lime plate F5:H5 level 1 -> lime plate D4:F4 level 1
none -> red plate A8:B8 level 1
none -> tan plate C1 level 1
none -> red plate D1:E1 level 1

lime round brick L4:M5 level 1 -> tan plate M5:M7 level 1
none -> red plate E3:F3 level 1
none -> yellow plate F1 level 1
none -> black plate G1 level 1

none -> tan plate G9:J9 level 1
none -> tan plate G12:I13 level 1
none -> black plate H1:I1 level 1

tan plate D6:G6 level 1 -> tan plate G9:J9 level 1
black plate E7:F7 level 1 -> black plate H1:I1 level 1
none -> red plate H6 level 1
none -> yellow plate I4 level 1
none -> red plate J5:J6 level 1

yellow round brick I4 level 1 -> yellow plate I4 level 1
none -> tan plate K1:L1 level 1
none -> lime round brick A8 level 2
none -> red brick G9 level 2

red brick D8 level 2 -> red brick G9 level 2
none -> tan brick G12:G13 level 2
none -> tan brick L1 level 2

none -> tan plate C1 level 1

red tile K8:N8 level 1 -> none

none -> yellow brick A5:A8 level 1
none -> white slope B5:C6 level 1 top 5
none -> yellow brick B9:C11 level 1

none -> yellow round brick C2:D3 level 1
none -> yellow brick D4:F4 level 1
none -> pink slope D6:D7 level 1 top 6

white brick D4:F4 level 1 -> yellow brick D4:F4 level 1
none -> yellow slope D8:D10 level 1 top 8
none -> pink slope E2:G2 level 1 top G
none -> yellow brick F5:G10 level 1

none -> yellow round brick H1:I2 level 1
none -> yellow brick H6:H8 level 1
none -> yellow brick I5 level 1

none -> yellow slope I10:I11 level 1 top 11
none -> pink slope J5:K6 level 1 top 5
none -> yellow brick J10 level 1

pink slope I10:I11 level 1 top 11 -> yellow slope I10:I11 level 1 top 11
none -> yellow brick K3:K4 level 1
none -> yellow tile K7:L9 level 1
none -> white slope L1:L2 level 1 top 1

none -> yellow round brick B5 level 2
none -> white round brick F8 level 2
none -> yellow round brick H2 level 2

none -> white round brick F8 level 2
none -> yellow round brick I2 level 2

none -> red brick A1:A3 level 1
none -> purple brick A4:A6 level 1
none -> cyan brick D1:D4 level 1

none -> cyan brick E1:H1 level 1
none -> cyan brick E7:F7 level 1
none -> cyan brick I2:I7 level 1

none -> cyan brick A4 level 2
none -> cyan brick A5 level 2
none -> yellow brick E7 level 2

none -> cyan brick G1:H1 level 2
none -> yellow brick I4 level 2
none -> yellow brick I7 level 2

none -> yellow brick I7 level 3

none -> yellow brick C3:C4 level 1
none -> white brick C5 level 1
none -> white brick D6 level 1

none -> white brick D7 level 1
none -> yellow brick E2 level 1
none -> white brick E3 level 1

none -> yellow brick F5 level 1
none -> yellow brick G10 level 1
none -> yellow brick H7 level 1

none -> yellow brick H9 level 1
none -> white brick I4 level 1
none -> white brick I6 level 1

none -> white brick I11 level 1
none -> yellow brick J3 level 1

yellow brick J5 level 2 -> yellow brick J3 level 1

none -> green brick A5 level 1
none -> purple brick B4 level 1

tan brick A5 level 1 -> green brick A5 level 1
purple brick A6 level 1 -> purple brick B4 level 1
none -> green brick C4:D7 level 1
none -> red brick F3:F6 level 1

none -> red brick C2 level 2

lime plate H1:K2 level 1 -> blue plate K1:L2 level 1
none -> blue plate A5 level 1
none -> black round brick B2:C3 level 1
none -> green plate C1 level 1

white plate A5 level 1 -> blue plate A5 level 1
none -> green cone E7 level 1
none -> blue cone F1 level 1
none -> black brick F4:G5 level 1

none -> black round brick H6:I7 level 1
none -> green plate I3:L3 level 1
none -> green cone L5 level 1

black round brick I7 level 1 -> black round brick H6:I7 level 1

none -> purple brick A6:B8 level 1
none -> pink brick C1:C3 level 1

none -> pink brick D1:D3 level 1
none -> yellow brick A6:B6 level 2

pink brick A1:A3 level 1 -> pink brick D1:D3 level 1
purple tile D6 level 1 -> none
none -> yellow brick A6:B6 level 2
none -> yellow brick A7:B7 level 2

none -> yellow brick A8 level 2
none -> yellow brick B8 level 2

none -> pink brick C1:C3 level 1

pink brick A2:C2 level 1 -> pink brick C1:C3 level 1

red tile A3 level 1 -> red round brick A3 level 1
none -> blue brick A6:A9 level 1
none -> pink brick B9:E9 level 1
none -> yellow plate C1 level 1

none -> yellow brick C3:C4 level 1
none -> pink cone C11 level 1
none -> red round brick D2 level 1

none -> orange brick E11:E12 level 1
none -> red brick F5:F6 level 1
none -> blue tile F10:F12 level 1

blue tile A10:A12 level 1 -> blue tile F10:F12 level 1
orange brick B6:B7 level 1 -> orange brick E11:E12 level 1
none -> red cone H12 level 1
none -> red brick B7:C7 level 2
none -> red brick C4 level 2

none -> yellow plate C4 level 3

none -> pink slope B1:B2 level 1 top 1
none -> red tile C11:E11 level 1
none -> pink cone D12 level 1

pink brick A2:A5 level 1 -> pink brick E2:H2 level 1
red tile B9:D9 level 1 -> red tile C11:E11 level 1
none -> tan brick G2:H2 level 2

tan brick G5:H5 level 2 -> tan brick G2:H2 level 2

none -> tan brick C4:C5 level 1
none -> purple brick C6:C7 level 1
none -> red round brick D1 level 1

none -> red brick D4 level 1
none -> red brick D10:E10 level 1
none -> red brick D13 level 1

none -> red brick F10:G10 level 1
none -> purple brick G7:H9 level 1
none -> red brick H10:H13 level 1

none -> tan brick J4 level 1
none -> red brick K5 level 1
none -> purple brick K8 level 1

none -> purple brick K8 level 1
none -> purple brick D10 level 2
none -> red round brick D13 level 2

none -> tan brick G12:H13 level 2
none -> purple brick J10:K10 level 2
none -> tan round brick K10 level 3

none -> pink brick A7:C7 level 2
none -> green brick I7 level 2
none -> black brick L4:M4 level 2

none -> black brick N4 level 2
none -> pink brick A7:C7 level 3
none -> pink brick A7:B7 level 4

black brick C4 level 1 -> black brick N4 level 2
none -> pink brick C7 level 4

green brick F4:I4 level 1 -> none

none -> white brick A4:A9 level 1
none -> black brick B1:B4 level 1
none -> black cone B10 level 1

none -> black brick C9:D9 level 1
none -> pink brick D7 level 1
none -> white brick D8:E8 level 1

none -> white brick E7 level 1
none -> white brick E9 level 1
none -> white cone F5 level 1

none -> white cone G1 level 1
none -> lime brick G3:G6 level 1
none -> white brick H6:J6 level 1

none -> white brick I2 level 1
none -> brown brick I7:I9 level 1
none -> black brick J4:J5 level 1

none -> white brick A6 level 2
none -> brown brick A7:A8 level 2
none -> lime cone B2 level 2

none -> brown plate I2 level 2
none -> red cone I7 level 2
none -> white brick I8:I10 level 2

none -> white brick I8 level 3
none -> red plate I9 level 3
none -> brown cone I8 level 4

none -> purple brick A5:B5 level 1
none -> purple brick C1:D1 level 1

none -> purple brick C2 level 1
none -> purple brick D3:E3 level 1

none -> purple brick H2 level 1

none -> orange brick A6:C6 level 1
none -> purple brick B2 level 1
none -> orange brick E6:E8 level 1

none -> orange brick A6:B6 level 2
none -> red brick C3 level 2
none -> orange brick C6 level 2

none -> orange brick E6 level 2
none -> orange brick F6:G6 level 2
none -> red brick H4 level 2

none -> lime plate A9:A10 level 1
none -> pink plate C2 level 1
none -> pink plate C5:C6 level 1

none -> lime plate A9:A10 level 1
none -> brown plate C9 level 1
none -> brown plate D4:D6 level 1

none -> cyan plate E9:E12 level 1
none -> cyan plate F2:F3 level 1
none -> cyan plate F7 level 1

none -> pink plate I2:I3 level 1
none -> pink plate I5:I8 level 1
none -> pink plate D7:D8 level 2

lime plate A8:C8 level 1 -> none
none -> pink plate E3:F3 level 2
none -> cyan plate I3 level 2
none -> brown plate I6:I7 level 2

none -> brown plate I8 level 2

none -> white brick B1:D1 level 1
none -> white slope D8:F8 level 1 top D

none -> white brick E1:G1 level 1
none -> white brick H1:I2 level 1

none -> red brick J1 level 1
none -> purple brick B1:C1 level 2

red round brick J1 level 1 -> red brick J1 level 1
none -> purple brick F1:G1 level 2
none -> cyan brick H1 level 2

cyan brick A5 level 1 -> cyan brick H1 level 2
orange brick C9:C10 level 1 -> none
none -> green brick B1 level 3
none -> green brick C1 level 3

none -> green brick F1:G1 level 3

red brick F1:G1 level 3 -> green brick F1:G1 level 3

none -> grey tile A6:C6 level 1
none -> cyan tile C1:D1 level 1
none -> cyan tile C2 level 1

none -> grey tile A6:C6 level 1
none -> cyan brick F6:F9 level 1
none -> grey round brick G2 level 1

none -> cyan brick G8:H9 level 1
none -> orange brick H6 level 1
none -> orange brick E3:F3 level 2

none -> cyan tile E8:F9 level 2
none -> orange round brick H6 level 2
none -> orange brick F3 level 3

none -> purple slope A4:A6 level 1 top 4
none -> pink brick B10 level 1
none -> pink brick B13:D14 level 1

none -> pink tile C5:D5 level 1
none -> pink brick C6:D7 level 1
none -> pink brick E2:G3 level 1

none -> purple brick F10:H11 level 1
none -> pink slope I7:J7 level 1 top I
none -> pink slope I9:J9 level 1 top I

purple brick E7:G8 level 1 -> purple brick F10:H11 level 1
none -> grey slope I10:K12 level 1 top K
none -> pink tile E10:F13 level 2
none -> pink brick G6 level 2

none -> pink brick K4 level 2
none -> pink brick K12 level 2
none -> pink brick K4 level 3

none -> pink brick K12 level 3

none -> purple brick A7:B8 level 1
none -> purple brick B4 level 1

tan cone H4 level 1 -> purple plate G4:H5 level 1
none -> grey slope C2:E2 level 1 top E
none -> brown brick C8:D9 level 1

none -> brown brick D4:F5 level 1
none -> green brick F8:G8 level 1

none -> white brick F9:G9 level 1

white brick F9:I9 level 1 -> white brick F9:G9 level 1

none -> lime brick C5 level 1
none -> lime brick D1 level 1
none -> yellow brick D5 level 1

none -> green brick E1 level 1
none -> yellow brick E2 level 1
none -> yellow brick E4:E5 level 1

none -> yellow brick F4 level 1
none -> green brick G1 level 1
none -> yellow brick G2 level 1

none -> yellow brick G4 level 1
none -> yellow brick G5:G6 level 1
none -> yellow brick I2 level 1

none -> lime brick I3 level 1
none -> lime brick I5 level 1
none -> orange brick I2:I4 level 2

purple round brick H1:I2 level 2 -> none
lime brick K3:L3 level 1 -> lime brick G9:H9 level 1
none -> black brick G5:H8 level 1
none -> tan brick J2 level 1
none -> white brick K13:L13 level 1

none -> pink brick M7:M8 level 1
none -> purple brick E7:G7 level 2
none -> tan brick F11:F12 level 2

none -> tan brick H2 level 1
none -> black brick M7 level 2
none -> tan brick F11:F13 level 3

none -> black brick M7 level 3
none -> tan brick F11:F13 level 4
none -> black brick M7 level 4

--

#### EXERCISE DESCRIPTION:
Taking the entries above, print exactly the lines starting at the line with "none -> pink slope D6:D7 level 1 top 6" and ending at the line with "pink slope I10:I11", both included.

#### SOLUTION TO THIS EXERCISE:
none -> pink slope D6:D7 level 1 top 6

white brick D4:F4 level 1 -> yellow brick D4:F4 level 1
none -> yellow slope D8:D10 level 1 top 8
none -> pink slope E2:G2 level 1 top G
none -> yellow brick F5:G10 level 1

none -> yellow round brick H1:I2 level 1
none -> yellow brick H6:H8 level 1
none -> yellow brick I5 level 1

none -> yellow slope I10:I11 level 1 top 11
none -> pink slope J5:K6 level 1 top 5
none -> yellow brick J10 level 1

pink slope I10:I11 level 1 top 11 -> yellow slope I10:I11 level 1 top 11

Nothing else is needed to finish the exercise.